All of the data that follows is to be written out exactly, with images excluded.

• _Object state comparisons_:
== Segment start ==

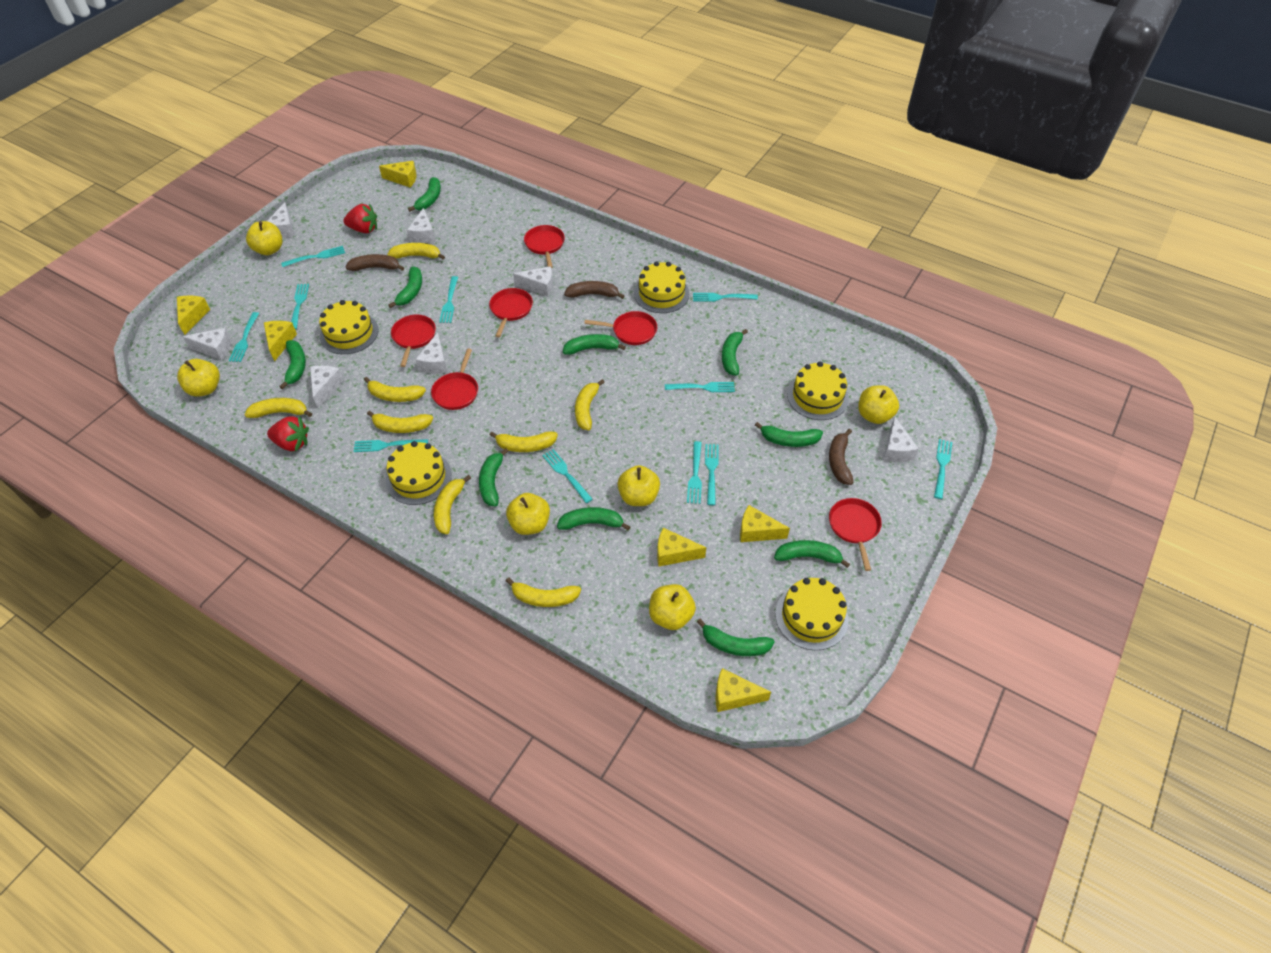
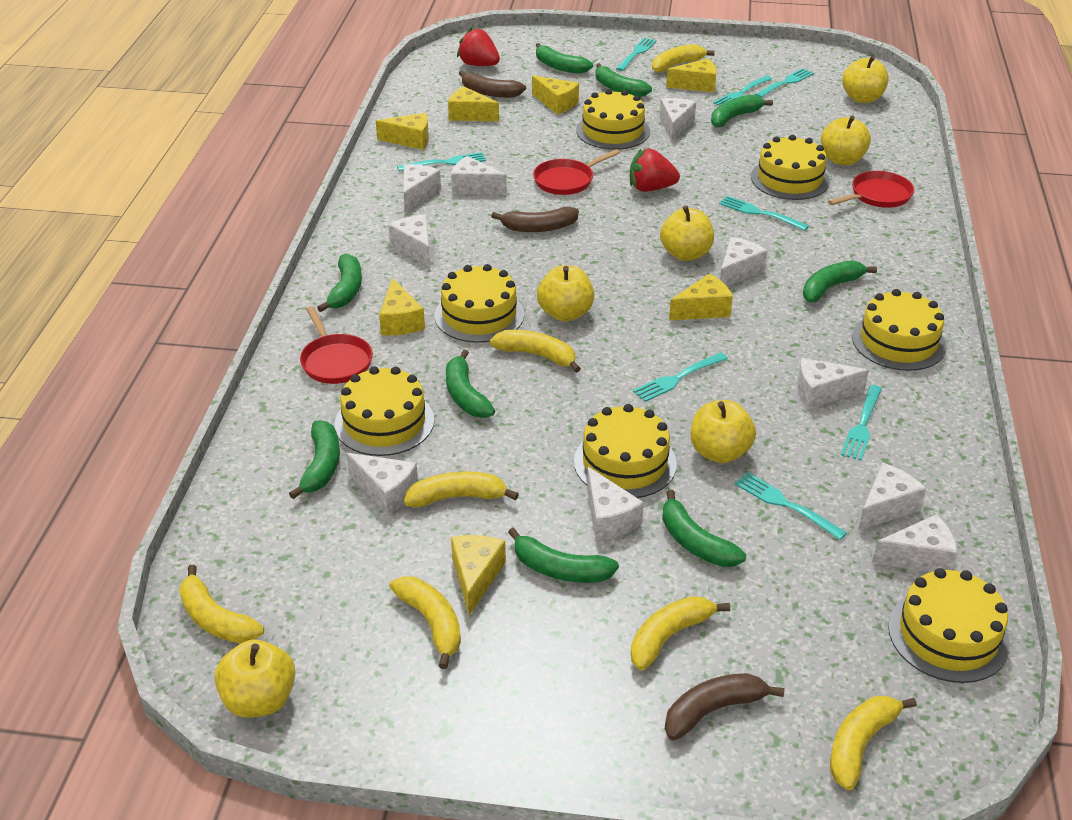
green banana: 10 -> 9
red pan: 6 -> 3
turquoise fork: 11 -> 8
white cheese: 7 -> 10
yellow banana: 8 -> 7
yellow cake: 5 -> 7
yellow cheese: 6 -> 7

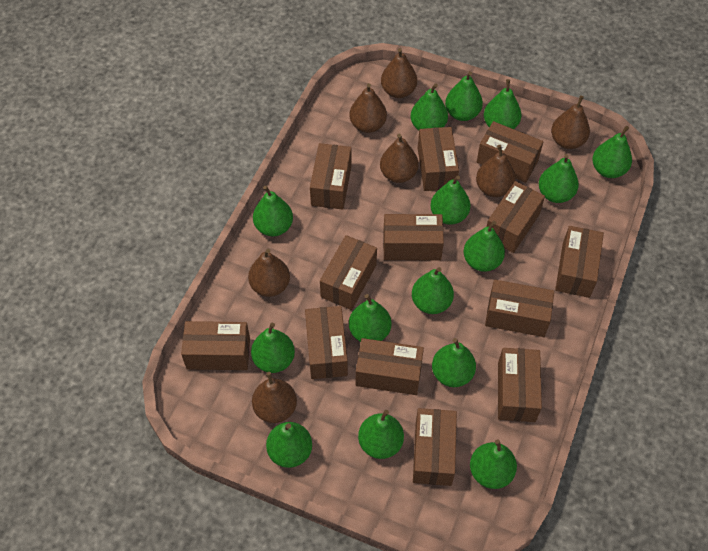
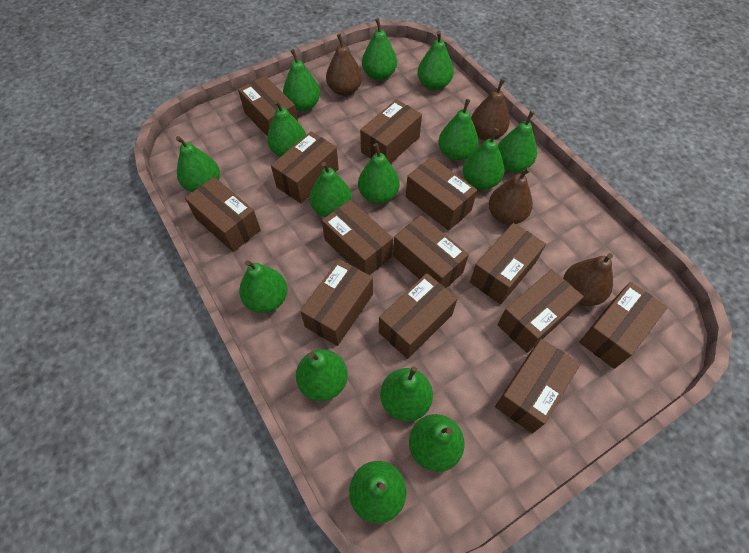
brown pear: 7 -> 4

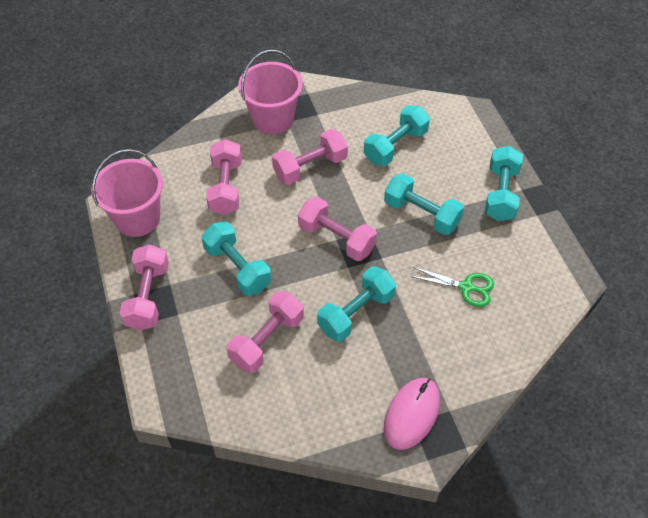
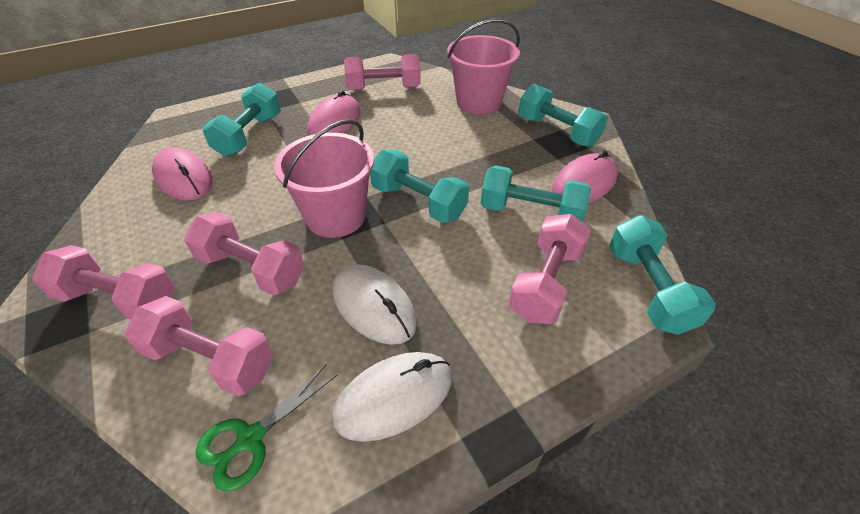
pink mouse: 1 -> 3
white mouse: 0 -> 2

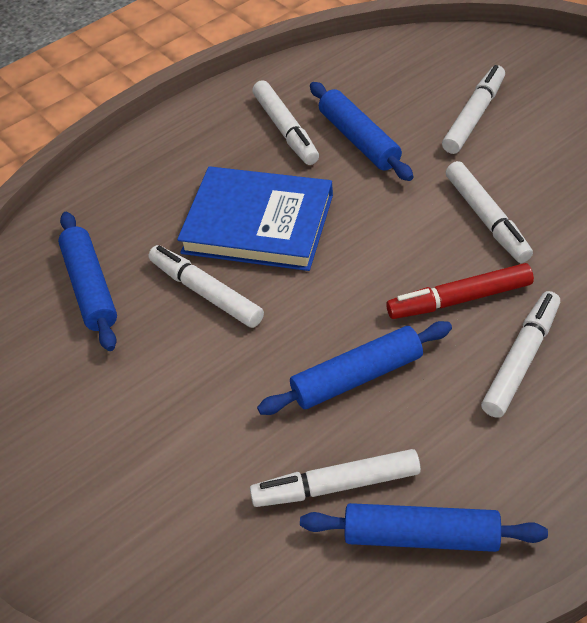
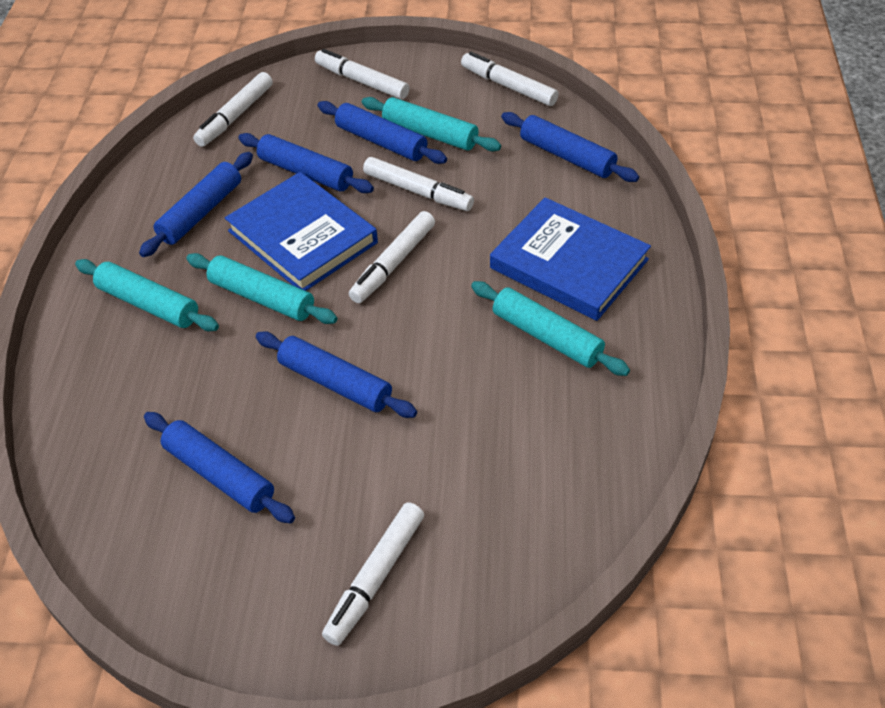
blue book: 1 -> 2
blue rolling pin: 4 -> 6
red marker: 1 -> 0
turquoise rolling pin: 0 -> 4

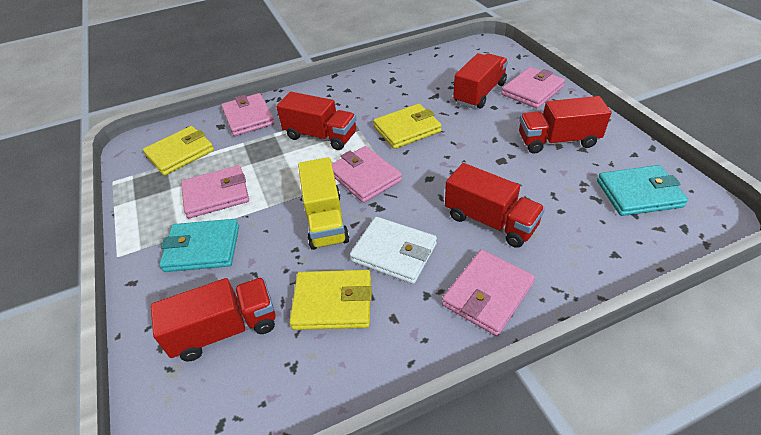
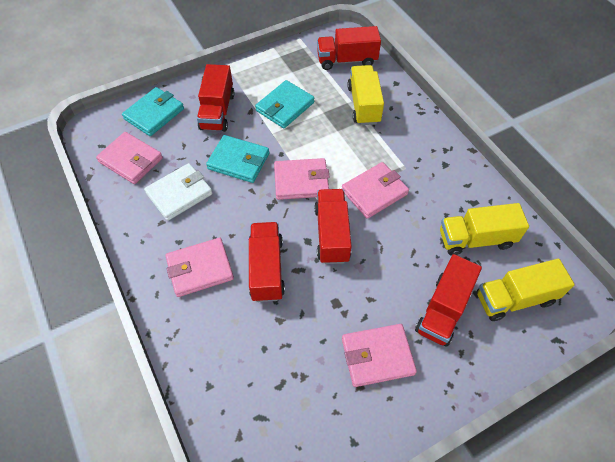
turquoise wallet: 2 -> 3
yellow truck: 1 -> 3
yellow wallet: 3 -> 0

== Segment end ==

• _COMPLETED TASK_:
green banana: 10 -> 9
red pan: 6 -> 3
turquoise fork: 11 -> 8
white cheese: 7 -> 10
yellow banana: 8 -> 7
yellow cake: 5 -> 7
yellow cheese: 6 -> 7

brown pear: 7 -> 4

pink mouse: 1 -> 3
white mouse: 0 -> 2

blue book: 1 -> 2
blue rolling pin: 4 -> 6
red marker: 1 -> 0
turquoise rolling pin: 0 -> 4

turquoise wallet: 2 -> 3
yellow truck: 1 -> 3
yellow wallet: 3 -> 0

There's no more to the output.